ENTRIES SUPPLIED section start
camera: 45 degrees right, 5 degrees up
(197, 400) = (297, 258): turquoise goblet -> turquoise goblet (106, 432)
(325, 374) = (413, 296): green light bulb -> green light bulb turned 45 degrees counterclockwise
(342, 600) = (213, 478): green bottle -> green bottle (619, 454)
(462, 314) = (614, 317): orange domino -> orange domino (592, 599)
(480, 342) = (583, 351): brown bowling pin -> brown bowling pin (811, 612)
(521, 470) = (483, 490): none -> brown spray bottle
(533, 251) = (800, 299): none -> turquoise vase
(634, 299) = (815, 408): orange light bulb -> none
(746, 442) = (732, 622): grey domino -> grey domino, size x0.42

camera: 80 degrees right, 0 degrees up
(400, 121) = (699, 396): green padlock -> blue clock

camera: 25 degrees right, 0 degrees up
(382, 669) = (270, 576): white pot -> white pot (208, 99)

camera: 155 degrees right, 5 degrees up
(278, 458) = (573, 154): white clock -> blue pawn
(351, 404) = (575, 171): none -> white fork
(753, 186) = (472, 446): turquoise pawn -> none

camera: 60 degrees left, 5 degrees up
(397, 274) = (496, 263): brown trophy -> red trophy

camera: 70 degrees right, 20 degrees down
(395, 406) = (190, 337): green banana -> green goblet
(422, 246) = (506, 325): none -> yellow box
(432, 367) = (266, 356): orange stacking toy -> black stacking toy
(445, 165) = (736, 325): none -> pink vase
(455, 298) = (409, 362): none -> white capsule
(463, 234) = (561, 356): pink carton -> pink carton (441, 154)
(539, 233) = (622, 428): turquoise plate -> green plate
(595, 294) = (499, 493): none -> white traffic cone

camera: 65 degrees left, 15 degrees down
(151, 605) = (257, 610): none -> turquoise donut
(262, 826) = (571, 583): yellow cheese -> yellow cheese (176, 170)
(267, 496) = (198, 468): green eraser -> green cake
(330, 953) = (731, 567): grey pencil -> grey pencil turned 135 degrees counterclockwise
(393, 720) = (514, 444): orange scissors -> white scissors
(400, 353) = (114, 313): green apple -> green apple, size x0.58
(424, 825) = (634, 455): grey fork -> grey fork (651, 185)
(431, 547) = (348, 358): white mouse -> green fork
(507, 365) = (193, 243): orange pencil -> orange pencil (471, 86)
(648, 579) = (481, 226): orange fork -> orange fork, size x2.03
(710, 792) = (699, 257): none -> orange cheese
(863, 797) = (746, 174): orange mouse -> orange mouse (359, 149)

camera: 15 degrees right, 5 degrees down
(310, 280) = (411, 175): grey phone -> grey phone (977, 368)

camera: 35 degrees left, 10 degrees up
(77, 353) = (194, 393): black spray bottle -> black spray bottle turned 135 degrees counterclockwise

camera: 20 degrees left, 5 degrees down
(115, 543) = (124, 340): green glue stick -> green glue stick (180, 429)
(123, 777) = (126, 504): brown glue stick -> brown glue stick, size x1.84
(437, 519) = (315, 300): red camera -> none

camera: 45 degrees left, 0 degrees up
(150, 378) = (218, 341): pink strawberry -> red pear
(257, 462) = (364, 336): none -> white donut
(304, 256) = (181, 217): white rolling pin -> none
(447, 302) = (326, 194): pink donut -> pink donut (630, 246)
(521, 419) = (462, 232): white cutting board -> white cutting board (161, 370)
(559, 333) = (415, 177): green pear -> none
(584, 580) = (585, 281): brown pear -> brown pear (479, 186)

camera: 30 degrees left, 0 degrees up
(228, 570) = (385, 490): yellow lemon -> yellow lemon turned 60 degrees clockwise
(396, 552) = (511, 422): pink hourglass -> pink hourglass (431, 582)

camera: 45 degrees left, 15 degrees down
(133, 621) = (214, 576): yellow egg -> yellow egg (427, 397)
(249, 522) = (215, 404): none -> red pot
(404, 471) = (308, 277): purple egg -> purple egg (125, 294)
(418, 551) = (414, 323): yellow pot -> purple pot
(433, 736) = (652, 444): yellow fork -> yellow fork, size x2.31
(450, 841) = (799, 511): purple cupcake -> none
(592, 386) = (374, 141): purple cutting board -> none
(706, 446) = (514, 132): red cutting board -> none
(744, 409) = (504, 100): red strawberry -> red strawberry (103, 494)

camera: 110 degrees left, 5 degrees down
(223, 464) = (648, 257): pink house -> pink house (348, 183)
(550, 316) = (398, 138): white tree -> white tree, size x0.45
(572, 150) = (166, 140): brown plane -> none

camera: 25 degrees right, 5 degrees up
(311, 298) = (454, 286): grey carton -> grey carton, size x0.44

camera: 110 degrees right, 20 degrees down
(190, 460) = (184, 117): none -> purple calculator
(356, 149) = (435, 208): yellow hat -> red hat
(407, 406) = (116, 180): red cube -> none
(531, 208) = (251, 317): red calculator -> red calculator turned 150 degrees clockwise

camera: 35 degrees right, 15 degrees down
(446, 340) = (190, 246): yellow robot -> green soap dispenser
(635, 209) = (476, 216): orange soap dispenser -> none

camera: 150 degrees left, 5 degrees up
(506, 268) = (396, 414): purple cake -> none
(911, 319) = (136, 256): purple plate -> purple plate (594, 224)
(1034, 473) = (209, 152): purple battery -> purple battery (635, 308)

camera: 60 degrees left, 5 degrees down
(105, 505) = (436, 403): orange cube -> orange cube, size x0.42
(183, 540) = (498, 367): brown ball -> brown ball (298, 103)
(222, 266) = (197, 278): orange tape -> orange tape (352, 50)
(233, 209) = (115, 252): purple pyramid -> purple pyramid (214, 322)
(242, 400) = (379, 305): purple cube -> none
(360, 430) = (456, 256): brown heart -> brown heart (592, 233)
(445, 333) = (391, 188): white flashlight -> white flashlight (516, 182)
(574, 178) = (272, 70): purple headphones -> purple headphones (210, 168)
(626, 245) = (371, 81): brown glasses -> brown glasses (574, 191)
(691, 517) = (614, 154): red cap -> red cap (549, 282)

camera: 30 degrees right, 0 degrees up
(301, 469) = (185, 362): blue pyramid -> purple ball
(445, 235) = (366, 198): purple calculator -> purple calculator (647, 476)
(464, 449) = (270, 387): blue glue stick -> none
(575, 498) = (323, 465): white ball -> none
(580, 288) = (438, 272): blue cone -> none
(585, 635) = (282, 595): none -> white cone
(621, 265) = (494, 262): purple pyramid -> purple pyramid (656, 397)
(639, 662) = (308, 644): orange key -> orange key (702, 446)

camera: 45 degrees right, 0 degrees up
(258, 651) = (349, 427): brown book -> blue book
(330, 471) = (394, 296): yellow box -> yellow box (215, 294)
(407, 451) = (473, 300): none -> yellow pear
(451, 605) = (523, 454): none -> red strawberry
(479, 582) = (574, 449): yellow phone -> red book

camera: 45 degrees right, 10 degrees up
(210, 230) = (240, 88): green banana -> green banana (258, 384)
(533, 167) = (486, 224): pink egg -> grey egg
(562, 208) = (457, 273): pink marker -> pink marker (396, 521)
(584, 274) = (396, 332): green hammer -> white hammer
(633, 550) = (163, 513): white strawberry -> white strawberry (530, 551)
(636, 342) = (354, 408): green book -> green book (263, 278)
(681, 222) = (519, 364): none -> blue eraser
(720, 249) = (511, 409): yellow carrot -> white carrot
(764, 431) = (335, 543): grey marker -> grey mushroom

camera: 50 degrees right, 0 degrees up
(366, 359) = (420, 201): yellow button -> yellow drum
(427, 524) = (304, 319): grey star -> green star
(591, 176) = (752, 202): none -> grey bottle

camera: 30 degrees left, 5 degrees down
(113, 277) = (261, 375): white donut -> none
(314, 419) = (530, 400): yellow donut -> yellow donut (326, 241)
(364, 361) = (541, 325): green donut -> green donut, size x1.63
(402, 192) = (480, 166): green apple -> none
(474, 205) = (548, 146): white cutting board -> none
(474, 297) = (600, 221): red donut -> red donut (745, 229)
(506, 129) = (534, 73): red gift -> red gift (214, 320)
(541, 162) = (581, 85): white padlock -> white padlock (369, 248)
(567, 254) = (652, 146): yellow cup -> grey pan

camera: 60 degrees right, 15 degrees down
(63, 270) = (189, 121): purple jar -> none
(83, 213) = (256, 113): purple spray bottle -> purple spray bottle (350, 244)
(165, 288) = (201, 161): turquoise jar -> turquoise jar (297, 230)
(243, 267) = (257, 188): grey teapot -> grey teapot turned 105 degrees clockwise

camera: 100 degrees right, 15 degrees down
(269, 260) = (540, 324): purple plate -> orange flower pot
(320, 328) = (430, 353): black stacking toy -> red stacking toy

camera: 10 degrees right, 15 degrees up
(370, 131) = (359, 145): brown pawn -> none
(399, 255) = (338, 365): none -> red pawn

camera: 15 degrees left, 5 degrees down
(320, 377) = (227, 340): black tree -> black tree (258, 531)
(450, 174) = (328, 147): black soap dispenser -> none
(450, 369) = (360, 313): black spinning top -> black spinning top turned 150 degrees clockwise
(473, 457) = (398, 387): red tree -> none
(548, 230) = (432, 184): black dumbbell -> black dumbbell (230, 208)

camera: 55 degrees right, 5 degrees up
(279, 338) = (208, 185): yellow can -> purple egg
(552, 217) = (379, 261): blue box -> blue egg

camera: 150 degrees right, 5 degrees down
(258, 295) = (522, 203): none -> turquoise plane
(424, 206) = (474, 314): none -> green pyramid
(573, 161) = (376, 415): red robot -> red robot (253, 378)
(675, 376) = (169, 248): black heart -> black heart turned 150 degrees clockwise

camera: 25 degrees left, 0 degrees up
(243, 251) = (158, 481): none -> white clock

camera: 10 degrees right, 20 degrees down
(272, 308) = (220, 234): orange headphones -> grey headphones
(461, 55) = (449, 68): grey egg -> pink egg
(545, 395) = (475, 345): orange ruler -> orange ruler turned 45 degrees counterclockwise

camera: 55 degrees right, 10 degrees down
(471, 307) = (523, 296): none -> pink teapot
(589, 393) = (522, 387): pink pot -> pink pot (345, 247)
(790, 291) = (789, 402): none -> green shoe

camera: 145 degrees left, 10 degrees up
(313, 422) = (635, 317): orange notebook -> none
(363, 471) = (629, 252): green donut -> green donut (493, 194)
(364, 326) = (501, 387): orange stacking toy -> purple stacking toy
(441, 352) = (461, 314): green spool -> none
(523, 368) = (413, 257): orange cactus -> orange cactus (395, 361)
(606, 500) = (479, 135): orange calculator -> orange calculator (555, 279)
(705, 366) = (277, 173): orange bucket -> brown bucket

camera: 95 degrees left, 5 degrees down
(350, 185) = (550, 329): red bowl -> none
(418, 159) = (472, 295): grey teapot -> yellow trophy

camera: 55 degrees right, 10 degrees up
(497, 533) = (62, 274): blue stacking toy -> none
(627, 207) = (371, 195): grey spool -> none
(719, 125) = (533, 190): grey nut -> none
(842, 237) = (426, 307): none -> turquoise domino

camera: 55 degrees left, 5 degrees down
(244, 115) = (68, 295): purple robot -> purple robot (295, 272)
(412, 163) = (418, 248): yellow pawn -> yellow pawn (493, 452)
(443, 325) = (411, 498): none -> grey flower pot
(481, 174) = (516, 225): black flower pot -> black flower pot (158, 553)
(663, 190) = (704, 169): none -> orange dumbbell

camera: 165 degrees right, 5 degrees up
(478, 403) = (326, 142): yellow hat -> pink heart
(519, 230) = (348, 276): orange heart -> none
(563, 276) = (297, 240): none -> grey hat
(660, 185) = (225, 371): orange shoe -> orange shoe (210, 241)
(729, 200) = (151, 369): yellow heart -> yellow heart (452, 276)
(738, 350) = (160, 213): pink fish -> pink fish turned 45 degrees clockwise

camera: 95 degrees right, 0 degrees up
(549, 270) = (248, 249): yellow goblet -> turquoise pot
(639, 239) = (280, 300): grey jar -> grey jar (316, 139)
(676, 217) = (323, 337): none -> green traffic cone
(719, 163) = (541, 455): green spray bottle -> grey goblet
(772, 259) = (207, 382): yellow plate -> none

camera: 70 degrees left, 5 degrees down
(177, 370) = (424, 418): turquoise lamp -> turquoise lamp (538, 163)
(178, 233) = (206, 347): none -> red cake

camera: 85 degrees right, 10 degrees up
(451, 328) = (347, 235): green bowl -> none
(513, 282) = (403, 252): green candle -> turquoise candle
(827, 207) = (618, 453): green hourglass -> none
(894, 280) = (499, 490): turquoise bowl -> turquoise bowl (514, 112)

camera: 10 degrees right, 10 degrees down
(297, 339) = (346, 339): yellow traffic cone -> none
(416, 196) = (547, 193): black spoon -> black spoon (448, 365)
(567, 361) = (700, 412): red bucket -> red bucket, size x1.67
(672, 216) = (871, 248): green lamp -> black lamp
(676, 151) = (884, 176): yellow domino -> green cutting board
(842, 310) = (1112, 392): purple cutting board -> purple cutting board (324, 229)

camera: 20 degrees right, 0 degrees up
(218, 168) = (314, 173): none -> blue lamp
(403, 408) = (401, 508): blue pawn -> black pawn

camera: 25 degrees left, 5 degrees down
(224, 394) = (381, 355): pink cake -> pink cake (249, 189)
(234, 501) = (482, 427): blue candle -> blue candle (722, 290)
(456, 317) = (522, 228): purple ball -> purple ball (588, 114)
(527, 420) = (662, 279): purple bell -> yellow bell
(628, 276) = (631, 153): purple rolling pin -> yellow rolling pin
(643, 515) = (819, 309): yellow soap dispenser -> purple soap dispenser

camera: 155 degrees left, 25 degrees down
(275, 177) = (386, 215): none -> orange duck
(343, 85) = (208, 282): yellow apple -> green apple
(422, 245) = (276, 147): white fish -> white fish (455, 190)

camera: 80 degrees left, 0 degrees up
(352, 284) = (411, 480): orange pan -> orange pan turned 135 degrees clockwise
ENTRIES SUPPLIED section end
Look through the entries above and quote exactly the lines from the line with "camera: 45 degrees left, 0 degrees up" to the line with "(592, 386) = (374, 141): purple", counting both of those lines.

* ANSWER SPACE *
camera: 45 degrees left, 0 degrees up
(150, 378) = (218, 341): pink strawberry -> red pear
(257, 462) = (364, 336): none -> white donut
(304, 256) = (181, 217): white rolling pin -> none
(447, 302) = (326, 194): pink donut -> pink donut (630, 246)
(521, 419) = (462, 232): white cutting board -> white cutting board (161, 370)
(559, 333) = (415, 177): green pear -> none
(584, 580) = (585, 281): brown pear -> brown pear (479, 186)

camera: 30 degrees left, 0 degrees up
(228, 570) = (385, 490): yellow lemon -> yellow lemon turned 60 degrees clockwise
(396, 552) = (511, 422): pink hourglass -> pink hourglass (431, 582)

camera: 45 degrees left, 15 degrees down
(133, 621) = (214, 576): yellow egg -> yellow egg (427, 397)
(249, 522) = (215, 404): none -> red pot
(404, 471) = (308, 277): purple egg -> purple egg (125, 294)
(418, 551) = (414, 323): yellow pot -> purple pot
(433, 736) = (652, 444): yellow fork -> yellow fork, size x2.31
(450, 841) = (799, 511): purple cupcake -> none
(592, 386) = (374, 141): purple cutting board -> none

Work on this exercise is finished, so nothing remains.